Exercise goal:
Of all the lines below, return only those starting with the line holding "IC2: OR CD4071" and going on through the line holding "C7: 220pF (+12V, GND) -> 220pF (CN3/1, GND)", exactly as written.

[Dataset extract]

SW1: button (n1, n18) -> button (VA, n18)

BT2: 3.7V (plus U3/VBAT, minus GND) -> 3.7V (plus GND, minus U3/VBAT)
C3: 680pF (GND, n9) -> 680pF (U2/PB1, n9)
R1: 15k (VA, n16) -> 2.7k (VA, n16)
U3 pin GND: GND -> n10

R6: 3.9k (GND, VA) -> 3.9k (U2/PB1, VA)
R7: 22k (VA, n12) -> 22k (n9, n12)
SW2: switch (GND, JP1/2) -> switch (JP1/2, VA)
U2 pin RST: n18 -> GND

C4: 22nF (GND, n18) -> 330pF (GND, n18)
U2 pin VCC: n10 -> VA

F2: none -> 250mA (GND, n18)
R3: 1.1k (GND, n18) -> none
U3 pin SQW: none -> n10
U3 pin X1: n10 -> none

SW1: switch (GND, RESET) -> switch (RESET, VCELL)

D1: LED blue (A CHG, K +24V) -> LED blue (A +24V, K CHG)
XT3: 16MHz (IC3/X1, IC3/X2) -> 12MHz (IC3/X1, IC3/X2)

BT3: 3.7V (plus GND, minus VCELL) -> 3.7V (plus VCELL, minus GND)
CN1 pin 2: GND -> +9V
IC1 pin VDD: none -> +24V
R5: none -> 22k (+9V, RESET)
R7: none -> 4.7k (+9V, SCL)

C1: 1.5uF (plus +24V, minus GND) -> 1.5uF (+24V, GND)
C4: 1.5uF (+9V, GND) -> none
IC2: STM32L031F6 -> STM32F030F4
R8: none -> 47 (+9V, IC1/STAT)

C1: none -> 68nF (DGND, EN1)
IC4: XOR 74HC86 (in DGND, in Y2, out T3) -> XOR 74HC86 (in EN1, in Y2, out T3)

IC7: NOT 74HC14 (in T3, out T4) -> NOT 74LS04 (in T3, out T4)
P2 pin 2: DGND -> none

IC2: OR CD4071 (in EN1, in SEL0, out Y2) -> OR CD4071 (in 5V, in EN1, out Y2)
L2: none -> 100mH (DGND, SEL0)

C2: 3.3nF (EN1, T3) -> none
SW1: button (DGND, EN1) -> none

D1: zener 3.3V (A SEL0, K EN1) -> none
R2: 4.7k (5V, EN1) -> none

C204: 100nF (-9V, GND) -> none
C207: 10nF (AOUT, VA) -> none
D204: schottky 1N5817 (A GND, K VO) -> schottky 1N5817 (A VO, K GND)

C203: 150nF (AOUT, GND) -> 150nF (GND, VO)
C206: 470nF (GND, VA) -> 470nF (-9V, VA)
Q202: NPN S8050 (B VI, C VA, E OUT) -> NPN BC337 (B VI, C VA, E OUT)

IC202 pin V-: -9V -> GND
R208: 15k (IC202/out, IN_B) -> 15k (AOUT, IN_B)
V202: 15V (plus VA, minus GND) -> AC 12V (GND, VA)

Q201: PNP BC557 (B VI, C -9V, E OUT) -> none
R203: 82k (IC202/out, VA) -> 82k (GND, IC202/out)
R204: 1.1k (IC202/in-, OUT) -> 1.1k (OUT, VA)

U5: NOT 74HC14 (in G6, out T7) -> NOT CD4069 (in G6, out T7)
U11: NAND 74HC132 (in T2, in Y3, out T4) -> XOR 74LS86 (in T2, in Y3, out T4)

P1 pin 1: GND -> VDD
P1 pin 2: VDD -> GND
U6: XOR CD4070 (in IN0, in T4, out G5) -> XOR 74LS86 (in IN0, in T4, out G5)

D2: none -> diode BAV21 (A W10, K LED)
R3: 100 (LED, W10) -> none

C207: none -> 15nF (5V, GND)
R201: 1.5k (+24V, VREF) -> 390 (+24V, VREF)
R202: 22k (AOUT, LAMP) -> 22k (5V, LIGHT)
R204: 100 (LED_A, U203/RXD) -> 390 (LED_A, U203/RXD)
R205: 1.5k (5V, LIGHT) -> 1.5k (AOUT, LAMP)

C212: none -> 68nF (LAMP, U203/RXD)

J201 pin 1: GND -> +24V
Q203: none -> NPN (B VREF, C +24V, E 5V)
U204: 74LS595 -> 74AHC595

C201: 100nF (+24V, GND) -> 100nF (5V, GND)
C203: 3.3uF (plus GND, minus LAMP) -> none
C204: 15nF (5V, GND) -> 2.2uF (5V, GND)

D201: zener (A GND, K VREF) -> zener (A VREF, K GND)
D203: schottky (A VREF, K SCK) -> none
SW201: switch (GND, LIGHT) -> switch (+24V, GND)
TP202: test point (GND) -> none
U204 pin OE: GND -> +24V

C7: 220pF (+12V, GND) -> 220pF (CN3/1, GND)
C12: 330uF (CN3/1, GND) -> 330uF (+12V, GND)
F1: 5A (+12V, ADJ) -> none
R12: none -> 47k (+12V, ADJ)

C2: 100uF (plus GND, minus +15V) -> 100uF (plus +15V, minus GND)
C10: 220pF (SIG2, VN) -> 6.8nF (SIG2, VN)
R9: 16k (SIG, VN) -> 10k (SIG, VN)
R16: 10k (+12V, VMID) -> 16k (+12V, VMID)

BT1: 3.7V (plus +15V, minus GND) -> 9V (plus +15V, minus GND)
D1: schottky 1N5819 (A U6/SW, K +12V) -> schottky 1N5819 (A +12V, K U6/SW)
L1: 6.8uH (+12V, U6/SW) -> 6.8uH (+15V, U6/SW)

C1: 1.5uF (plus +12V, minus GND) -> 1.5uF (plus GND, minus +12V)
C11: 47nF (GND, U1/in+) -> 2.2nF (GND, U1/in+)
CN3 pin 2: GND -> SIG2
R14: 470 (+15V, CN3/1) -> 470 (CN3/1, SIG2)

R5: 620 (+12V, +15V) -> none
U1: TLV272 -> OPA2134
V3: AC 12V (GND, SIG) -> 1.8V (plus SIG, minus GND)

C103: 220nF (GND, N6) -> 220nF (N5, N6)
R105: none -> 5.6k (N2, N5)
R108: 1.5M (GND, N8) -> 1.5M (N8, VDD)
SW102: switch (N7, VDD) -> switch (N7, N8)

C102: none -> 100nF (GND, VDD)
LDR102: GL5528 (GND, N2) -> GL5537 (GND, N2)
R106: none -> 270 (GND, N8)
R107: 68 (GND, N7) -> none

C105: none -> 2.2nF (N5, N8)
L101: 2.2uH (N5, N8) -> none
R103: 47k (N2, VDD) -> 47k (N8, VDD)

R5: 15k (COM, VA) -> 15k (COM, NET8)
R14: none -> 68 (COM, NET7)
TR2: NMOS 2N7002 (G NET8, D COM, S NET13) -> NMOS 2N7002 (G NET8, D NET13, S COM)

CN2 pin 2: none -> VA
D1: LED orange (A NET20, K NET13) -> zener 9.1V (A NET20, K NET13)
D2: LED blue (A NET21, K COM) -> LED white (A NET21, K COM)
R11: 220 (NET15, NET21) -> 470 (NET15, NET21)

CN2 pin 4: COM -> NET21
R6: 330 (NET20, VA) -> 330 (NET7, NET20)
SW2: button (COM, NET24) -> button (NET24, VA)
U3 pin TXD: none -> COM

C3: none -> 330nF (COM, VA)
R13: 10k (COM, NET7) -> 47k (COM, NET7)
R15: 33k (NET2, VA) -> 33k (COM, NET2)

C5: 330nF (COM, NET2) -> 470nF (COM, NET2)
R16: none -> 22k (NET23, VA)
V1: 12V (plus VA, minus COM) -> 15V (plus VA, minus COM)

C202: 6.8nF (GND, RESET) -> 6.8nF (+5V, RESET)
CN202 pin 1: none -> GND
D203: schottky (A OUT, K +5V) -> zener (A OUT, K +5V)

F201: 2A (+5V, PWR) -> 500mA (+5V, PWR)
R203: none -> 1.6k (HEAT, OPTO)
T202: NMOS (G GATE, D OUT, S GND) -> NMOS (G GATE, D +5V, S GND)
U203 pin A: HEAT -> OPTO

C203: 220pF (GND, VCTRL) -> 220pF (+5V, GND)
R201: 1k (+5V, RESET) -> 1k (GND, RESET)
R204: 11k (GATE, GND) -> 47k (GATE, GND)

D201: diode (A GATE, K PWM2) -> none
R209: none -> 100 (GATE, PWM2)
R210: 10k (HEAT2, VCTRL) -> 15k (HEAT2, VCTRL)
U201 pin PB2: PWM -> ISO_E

[/Dataset extract]

Result below:
IC2: OR CD4071 (in EN1, in SEL0, out Y2) -> OR CD4071 (in 5V, in EN1, out Y2)
L2: none -> 100mH (DGND, SEL0)

C2: 3.3nF (EN1, T3) -> none
SW1: button (DGND, EN1) -> none

D1: zener 3.3V (A SEL0, K EN1) -> none
R2: 4.7k (5V, EN1) -> none

C204: 100nF (-9V, GND) -> none
C207: 10nF (AOUT, VA) -> none
D204: schottky 1N5817 (A GND, K VO) -> schottky 1N5817 (A VO, K GND)

C203: 150nF (AOUT, GND) -> 150nF (GND, VO)
C206: 470nF (GND, VA) -> 470nF (-9V, VA)
Q202: NPN S8050 (B VI, C VA, E OUT) -> NPN BC337 (B VI, C VA, E OUT)

IC202 pin V-: -9V -> GND
R208: 15k (IC202/out, IN_B) -> 15k (AOUT, IN_B)
V202: 15V (plus VA, minus GND) -> AC 12V (GND, VA)

Q201: PNP BC557 (B VI, C -9V, E OUT) -> none
R203: 82k (IC202/out, VA) -> 82k (GND, IC202/out)
R204: 1.1k (IC202/in-, OUT) -> 1.1k (OUT, VA)

U5: NOT 74HC14 (in G6, out T7) -> NOT CD4069 (in G6, out T7)
U11: NAND 74HC132 (in T2, in Y3, out T4) -> XOR 74LS86 (in T2, in Y3, out T4)

P1 pin 1: GND -> VDD
P1 pin 2: VDD -> GND
U6: XOR CD4070 (in IN0, in T4, out G5) -> XOR 74LS86 (in IN0, in T4, out G5)

D2: none -> diode BAV21 (A W10, K LED)
R3: 100 (LED, W10) -> none

C207: none -> 15nF (5V, GND)
R201: 1.5k (+24V, VREF) -> 390 (+24V, VREF)
R202: 22k (AOUT, LAMP) -> 22k (5V, LIGHT)
R204: 100 (LED_A, U203/RXD) -> 390 (LED_A, U203/RXD)
R205: 1.5k (5V, LIGHT) -> 1.5k (AOUT, LAMP)

C212: none -> 68nF (LAMP, U203/RXD)

J201 pin 1: GND -> +24V
Q203: none -> NPN (B VREF, C +24V, E 5V)
U204: 74LS595 -> 74AHC595

C201: 100nF (+24V, GND) -> 100nF (5V, GND)
C203: 3.3uF (plus GND, minus LAMP) -> none
C204: 15nF (5V, GND) -> 2.2uF (5V, GND)

D201: zener (A GND, K VREF) -> zener (A VREF, K GND)
D203: schottky (A VREF, K SCK) -> none
SW201: switch (GND, LIGHT) -> switch (+24V, GND)
TP202: test point (GND) -> none
U204 pin OE: GND -> +24V

C7: 220pF (+12V, GND) -> 220pF (CN3/1, GND)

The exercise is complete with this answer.